**Action item**
Every line in the data below has to be repeated exactly; no picture belongs in the result.

**Dataset entries**
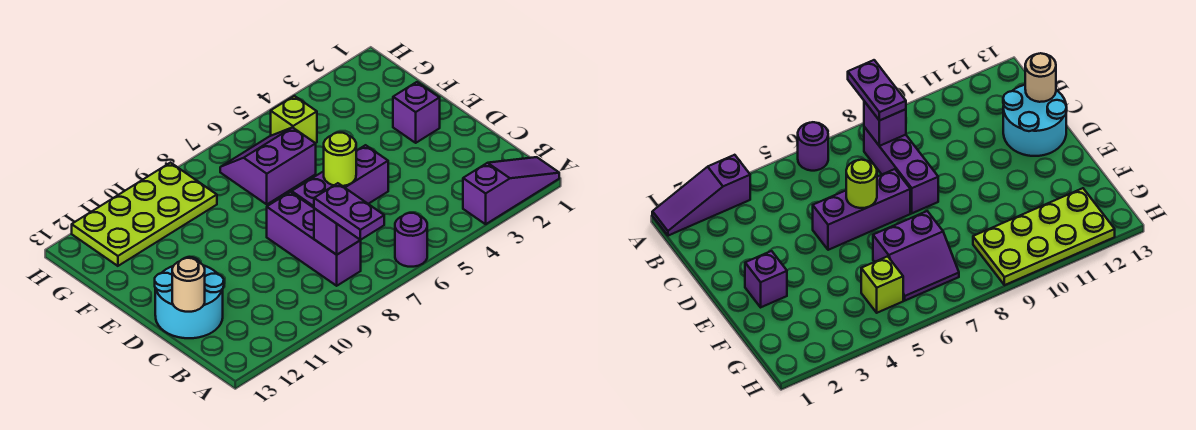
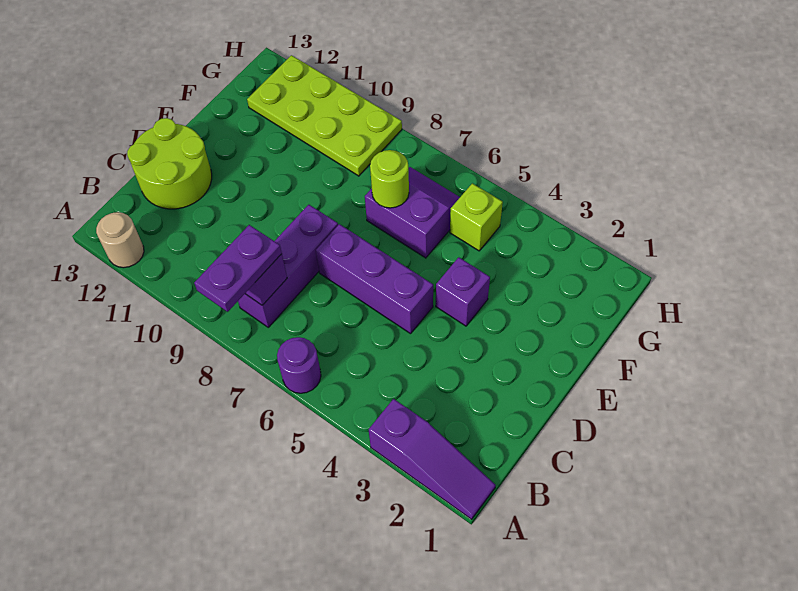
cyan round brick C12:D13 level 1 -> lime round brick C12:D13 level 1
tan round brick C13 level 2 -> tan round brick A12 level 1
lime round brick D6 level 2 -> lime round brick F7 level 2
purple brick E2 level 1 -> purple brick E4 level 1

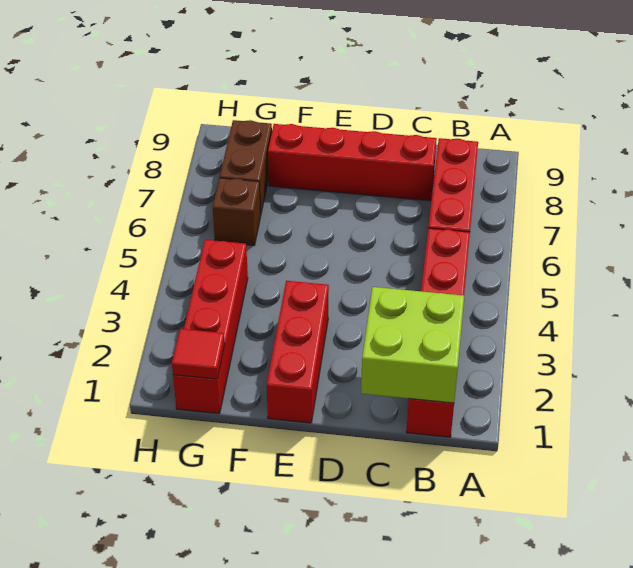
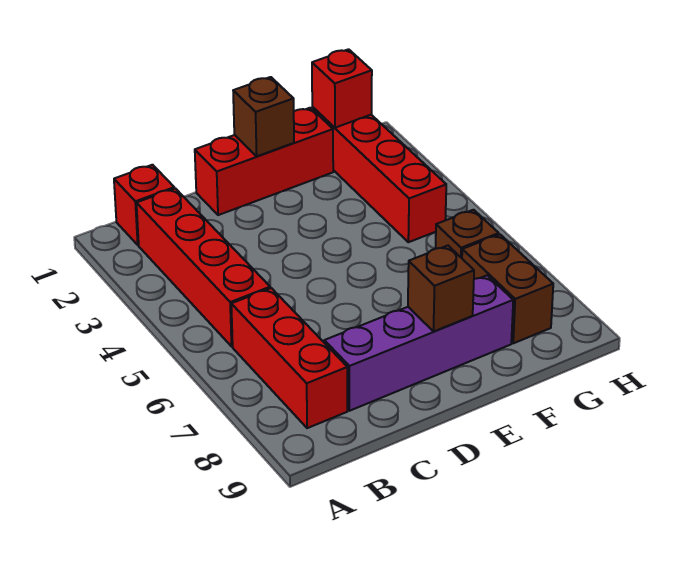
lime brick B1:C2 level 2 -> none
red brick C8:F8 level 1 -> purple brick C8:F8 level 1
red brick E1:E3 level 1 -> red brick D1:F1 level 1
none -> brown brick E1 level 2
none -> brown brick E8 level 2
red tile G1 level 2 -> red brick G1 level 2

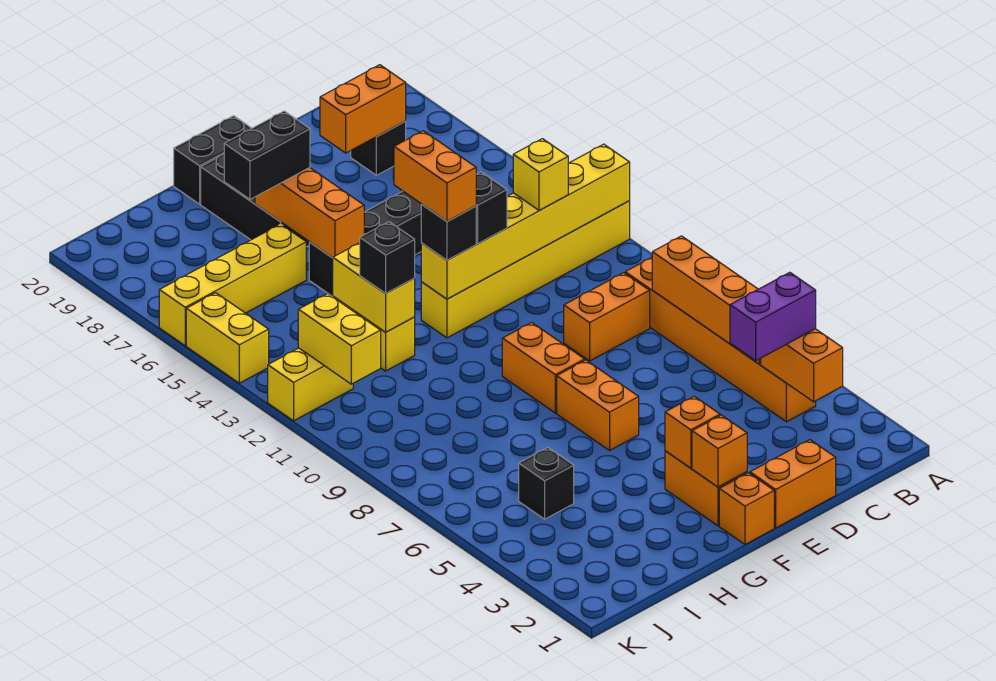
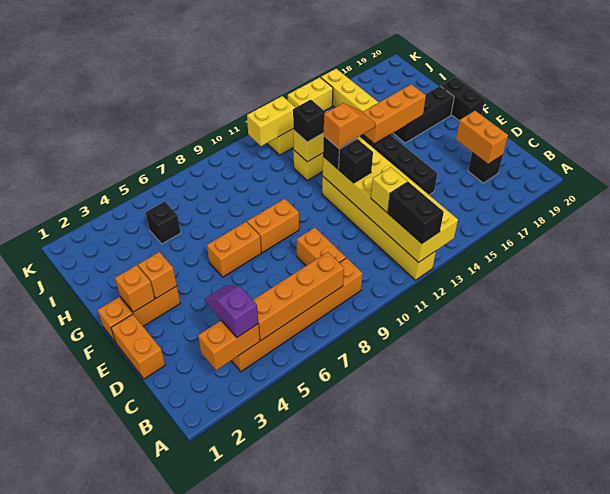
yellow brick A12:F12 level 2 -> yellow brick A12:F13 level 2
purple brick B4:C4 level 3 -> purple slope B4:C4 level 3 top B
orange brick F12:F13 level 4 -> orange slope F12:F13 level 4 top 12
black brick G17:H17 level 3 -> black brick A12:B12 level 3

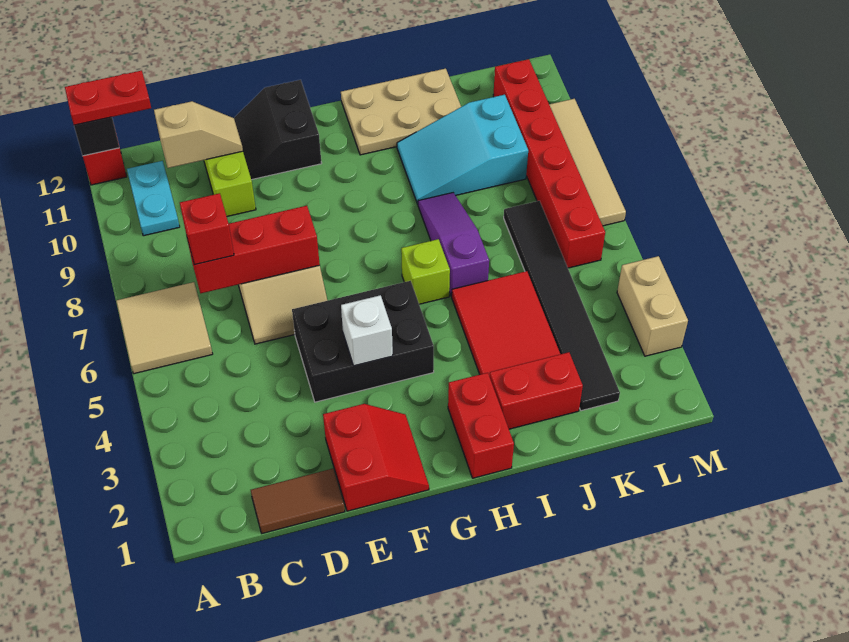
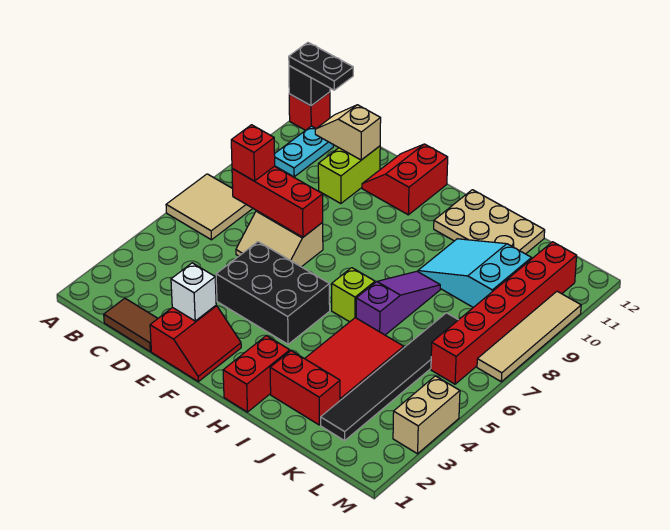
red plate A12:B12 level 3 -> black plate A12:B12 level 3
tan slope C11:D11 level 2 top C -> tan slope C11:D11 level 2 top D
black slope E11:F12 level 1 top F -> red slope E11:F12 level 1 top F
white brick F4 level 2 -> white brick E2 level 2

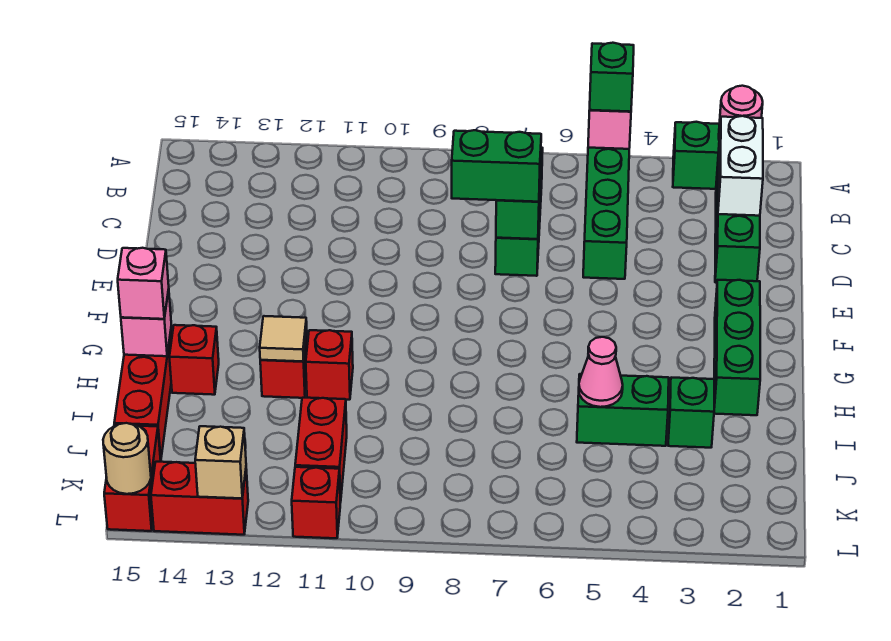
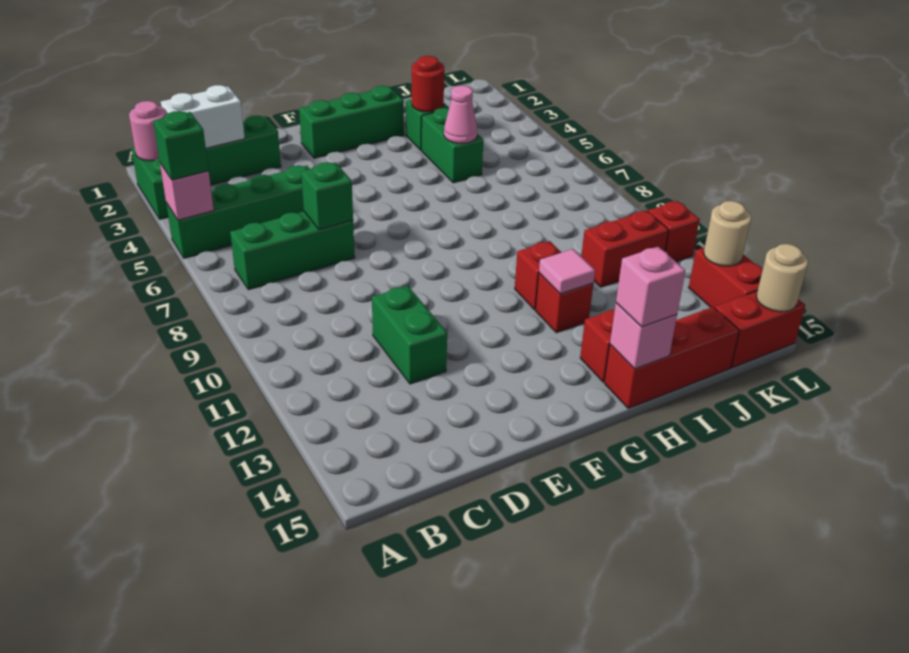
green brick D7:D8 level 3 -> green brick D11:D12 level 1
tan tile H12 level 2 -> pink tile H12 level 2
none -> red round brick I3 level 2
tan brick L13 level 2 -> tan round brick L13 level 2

**Answer section**
cyan round brick C12:D13 level 1 -> lime round brick C12:D13 level 1
tan round brick C13 level 2 -> tan round brick A12 level 1
lime round brick D6 level 2 -> lime round brick F7 level 2
purple brick E2 level 1 -> purple brick E4 level 1

lime brick B1:C2 level 2 -> none
red brick C8:F8 level 1 -> purple brick C8:F8 level 1
red brick E1:E3 level 1 -> red brick D1:F1 level 1
none -> brown brick E1 level 2
none -> brown brick E8 level 2
red tile G1 level 2 -> red brick G1 level 2

yellow brick A12:F12 level 2 -> yellow brick A12:F13 level 2
purple brick B4:C4 level 3 -> purple slope B4:C4 level 3 top B
orange brick F12:F13 level 4 -> orange slope F12:F13 level 4 top 12
black brick G17:H17 level 3 -> black brick A12:B12 level 3

red plate A12:B12 level 3 -> black plate A12:B12 level 3
tan slope C11:D11 level 2 top C -> tan slope C11:D11 level 2 top D
black slope E11:F12 level 1 top F -> red slope E11:F12 level 1 top F
white brick F4 level 2 -> white brick E2 level 2

green brick D7:D8 level 3 -> green brick D11:D12 level 1
tan tile H12 level 2 -> pink tile H12 level 2
none -> red round brick I3 level 2
tan brick L13 level 2 -> tan round brick L13 level 2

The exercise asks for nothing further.